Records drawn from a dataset
_ _ _

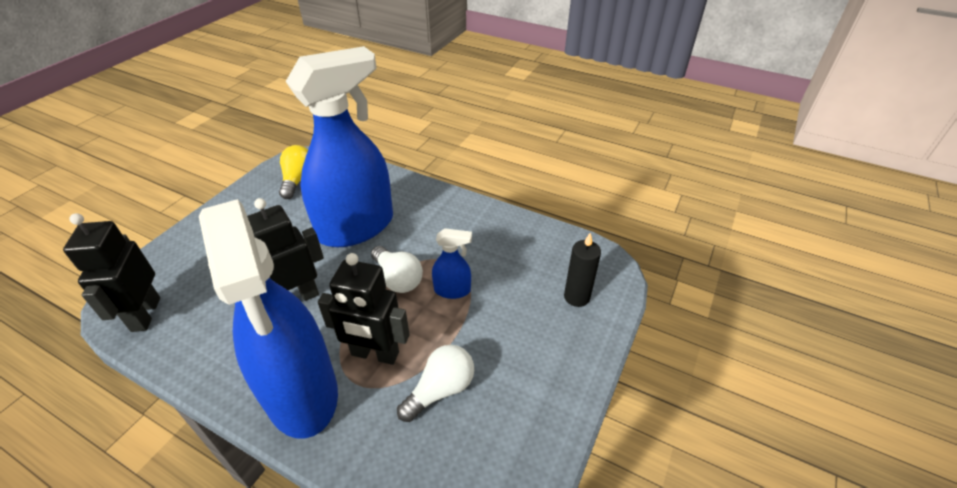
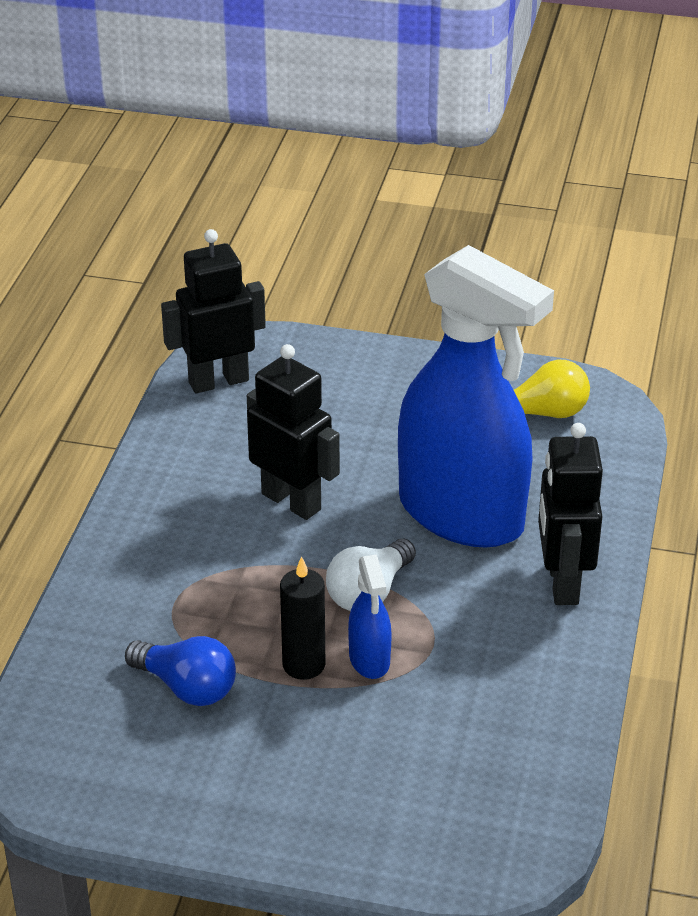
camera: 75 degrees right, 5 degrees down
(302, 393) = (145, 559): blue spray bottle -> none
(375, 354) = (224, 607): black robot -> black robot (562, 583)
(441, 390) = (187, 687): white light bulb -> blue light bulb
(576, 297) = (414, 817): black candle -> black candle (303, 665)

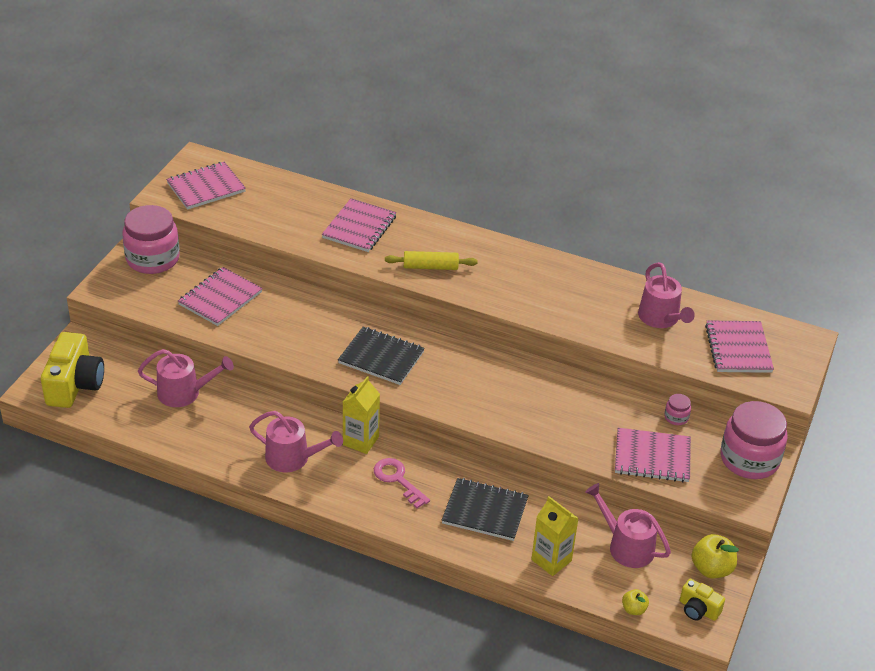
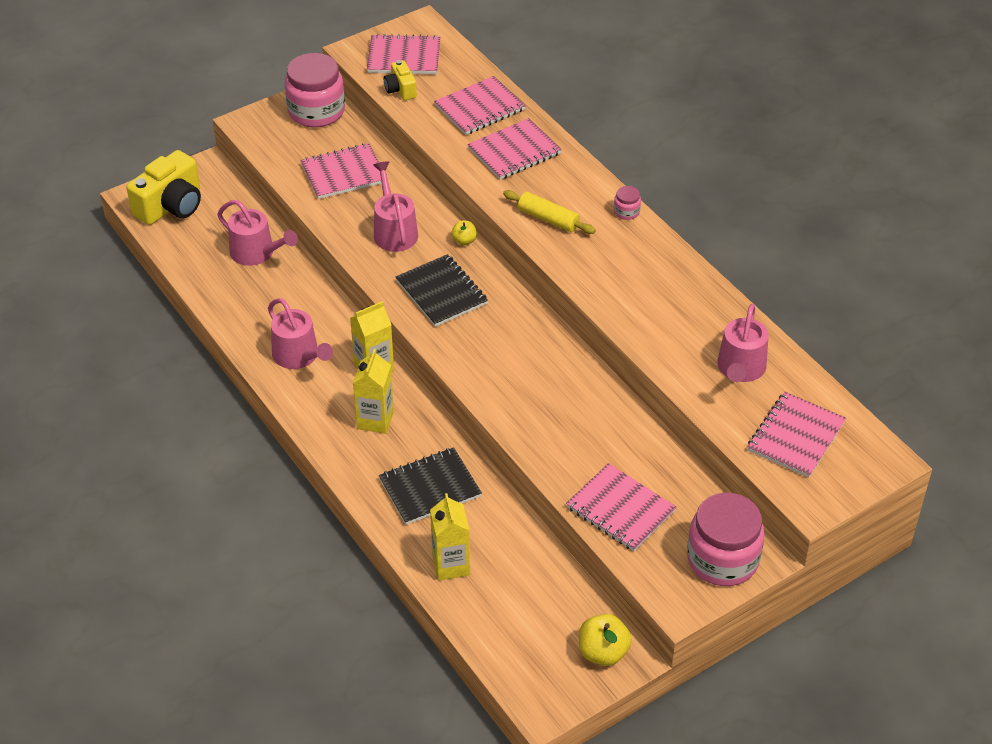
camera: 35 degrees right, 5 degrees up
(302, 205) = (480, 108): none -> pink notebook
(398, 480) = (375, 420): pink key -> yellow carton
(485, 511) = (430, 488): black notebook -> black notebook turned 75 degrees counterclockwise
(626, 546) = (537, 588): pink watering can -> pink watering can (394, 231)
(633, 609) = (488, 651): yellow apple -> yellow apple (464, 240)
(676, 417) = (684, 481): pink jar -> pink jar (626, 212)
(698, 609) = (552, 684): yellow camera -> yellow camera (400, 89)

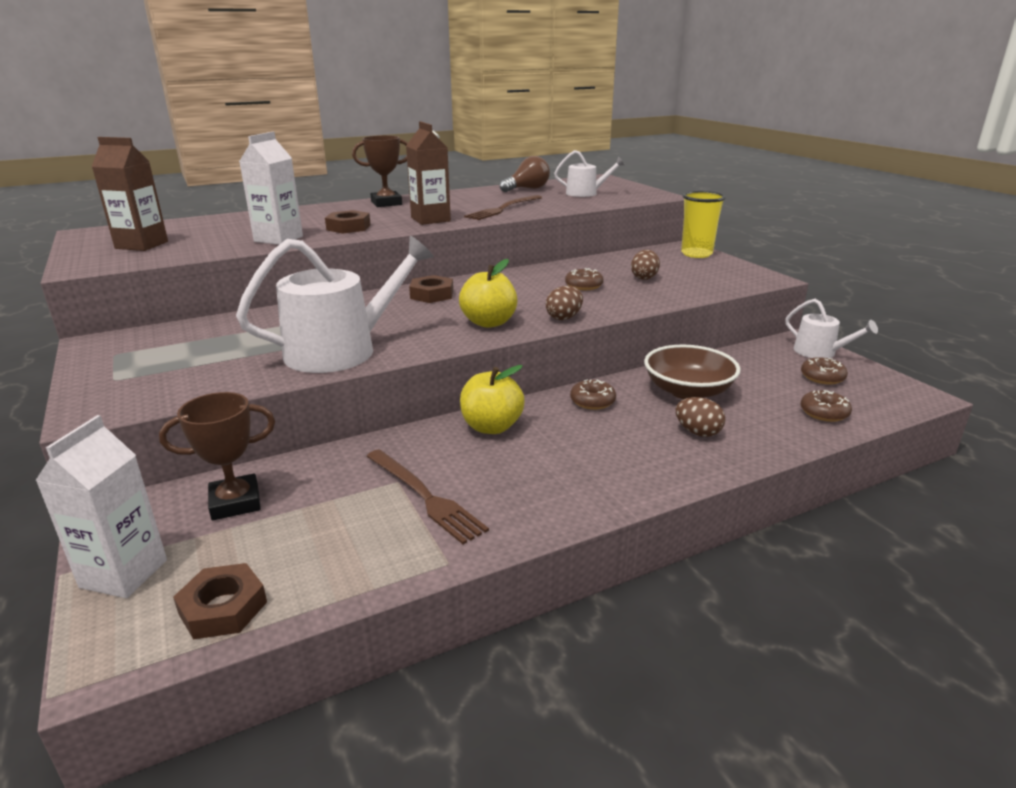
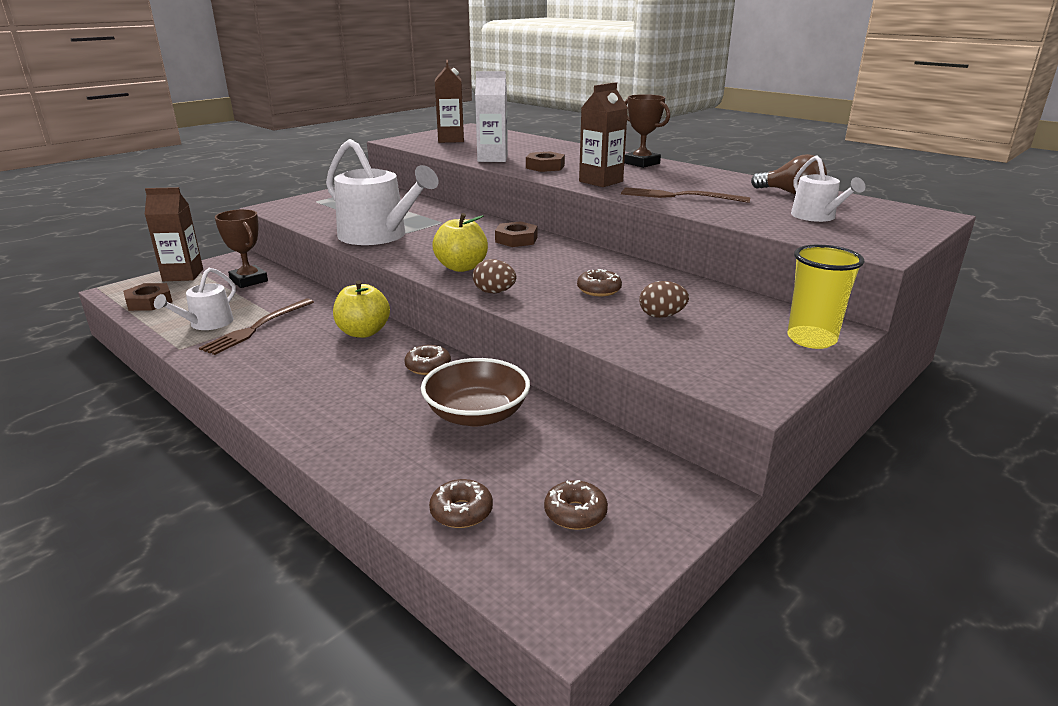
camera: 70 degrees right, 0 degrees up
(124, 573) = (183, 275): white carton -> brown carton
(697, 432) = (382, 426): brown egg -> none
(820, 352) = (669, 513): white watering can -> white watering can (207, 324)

_ _ _

Activity - Search the records above for "right". Copy each line where it is found.

Response below -
camera: 75 degrees right, 5 degrees down
camera: 35 degrees right, 5 degrees up
camera: 70 degrees right, 0 degrees up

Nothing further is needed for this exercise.